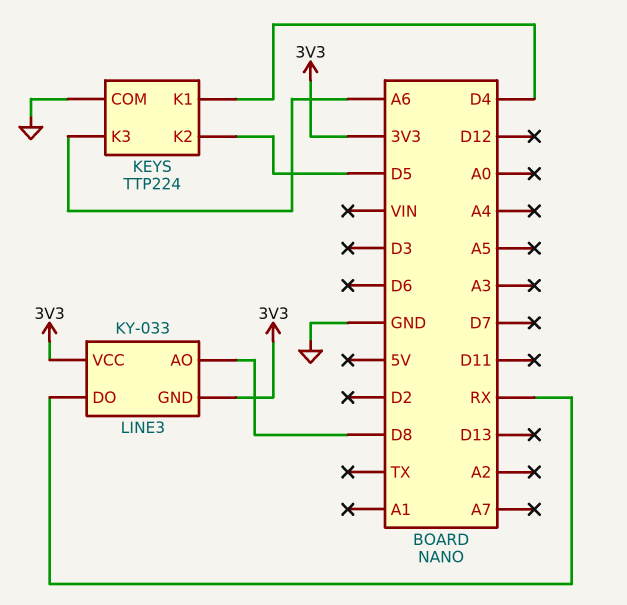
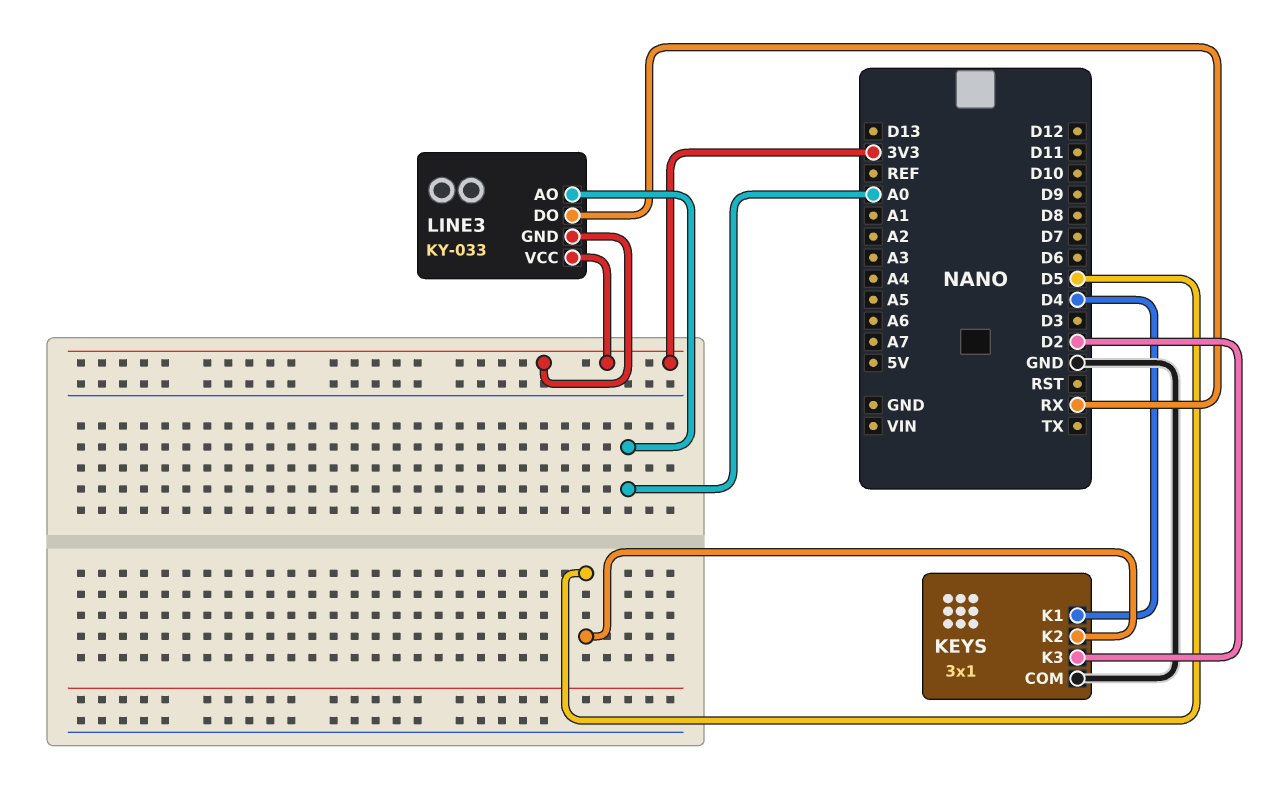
KEYS: TTP224 -> 3x1
KEYS pin K3: A6 -> D2
LINE3 pin AO: D8 -> A0

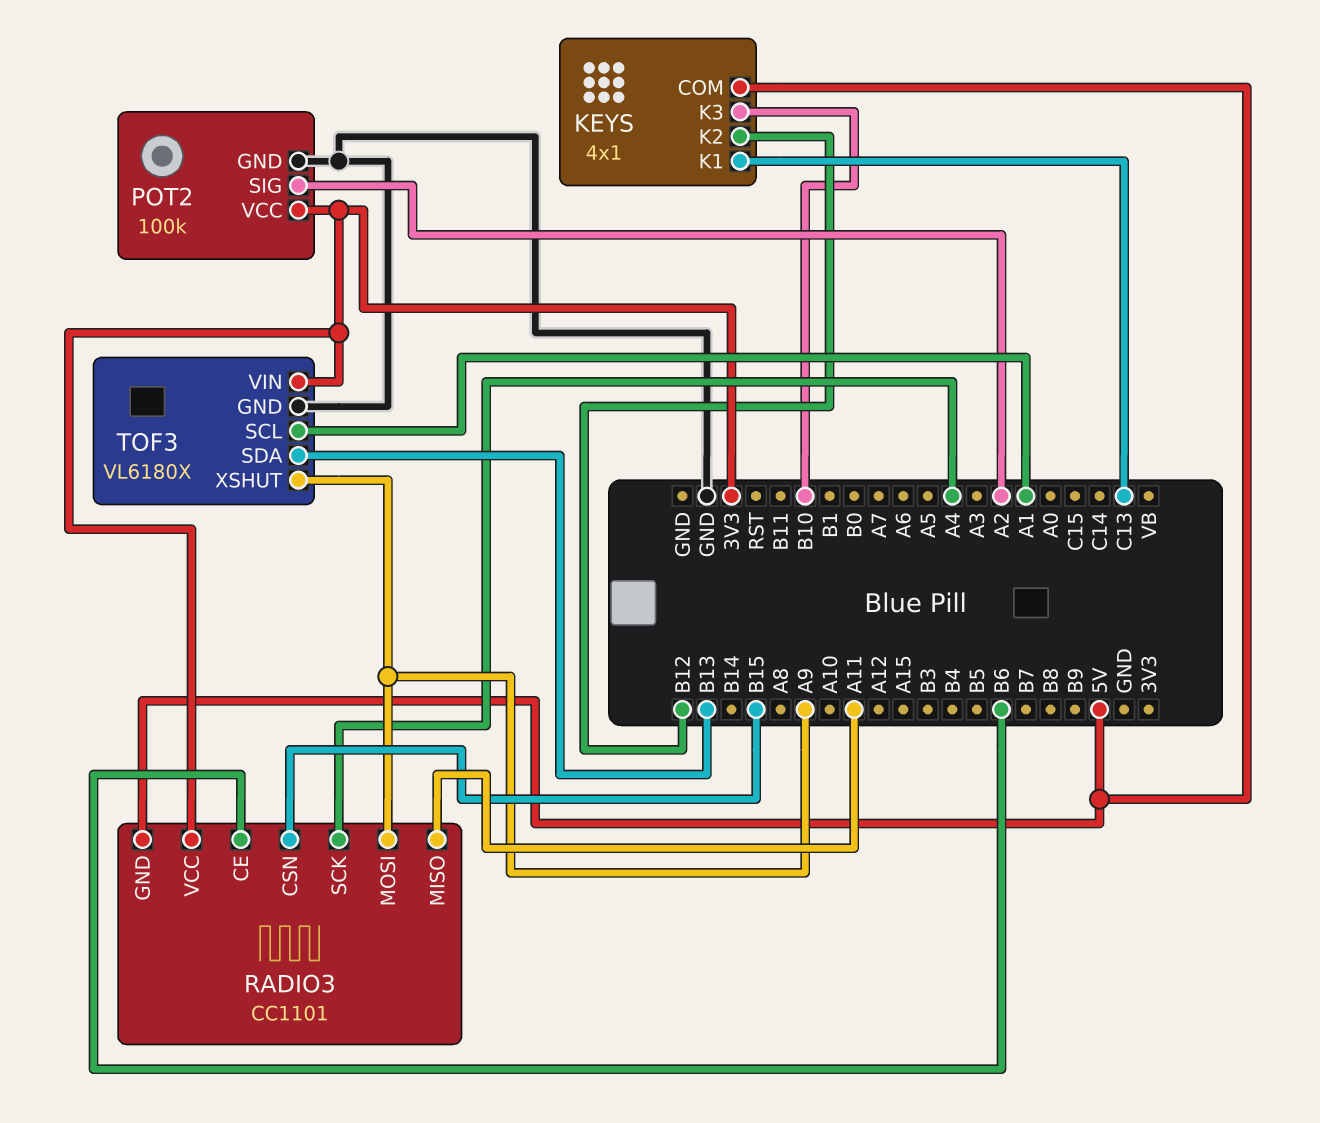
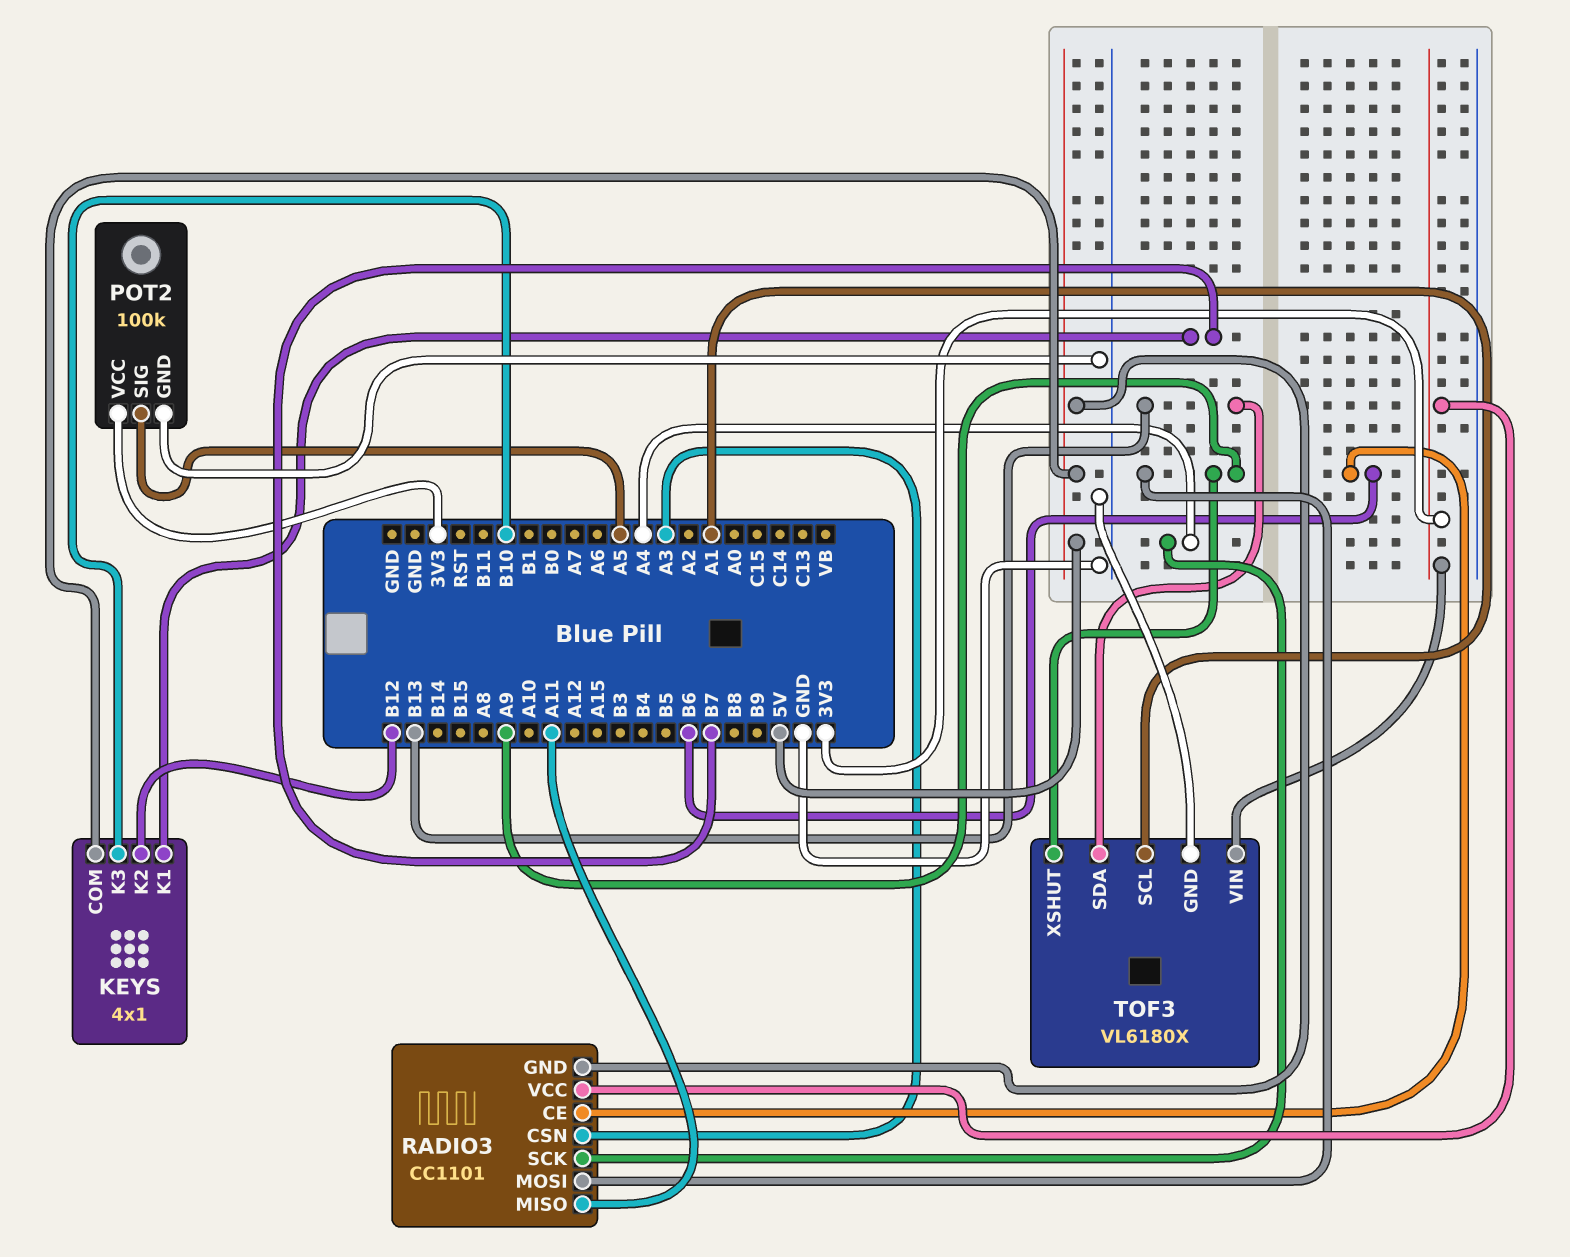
KEYS pin K1: C13 -> B7
POT2 pin SIG: A2 -> A5
RADIO3 pin CSN: B15 -> A3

● **Work to complete**: Output, exactly and only: the line containing "LINE3 pin AO: D8 -> A0", the last line of the listing above, and every line in between. Leave the pictures out.

● **Exercise response**:
LINE3 pin AO: D8 -> A0

KEYS pin K1: C13 -> B7
POT2 pin SIG: A2 -> A5
RADIO3 pin CSN: B15 -> A3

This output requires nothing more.